YOUR ASSIGNMENT — Once you reach the line that contains "green traffic cone [550,473,613,536] -> none", retype it and every line after it exactly, ending with the last line of the entries.

THE DATA START

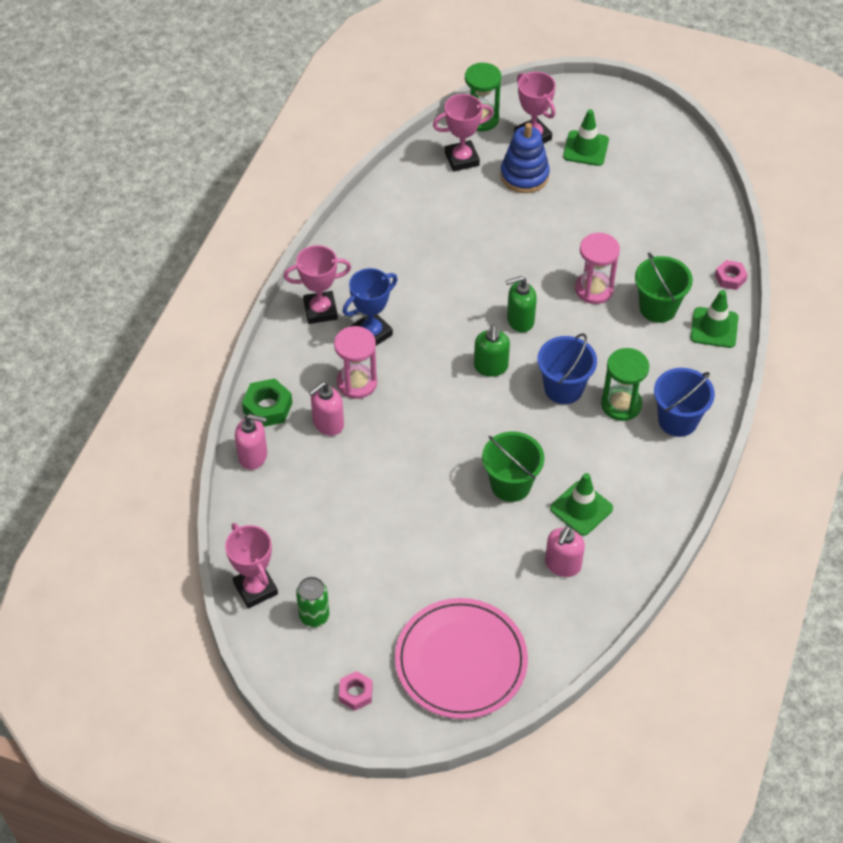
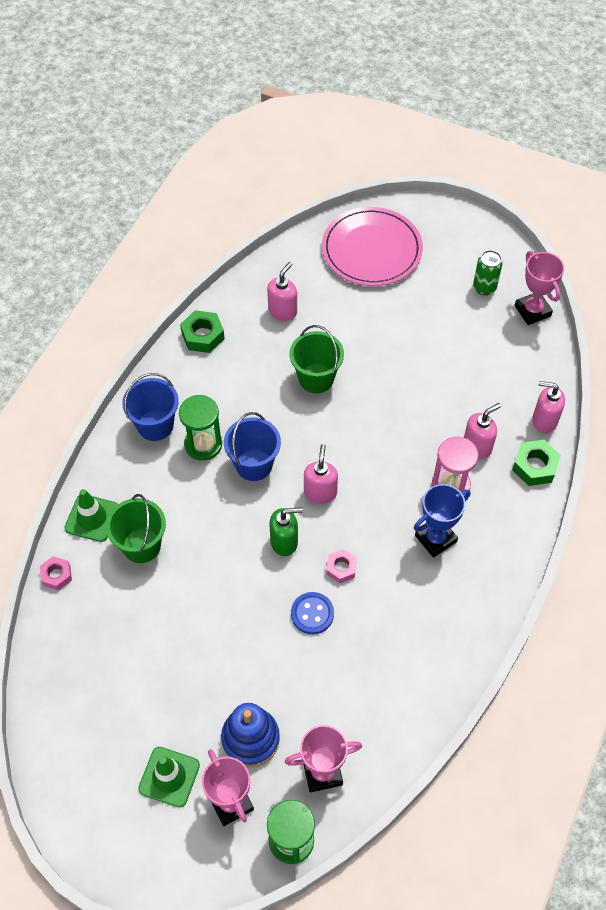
camera: 175 degrees left, 5 degrees up
pink trophy [284,245,351,324] -> none
pink nut [339,671,373,711] -> pink nut moved to [326,549,357,583]
green soap dispenser [474,324,510,377] -> pink soap dispenser [304,444,338,504]
green traffic cone [550,473,613,536] -> none
pink hourglass [575,233,620,304] -> none
none -> green nut [180,310,225,353]
none -> blue button [291,592,334,634]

THE DATA END

ANSWER SECTION —
green traffic cone [550,473,613,536] -> none
pink hourglass [575,233,620,304] -> none
none -> green nut [180,310,225,353]
none -> blue button [291,592,334,634]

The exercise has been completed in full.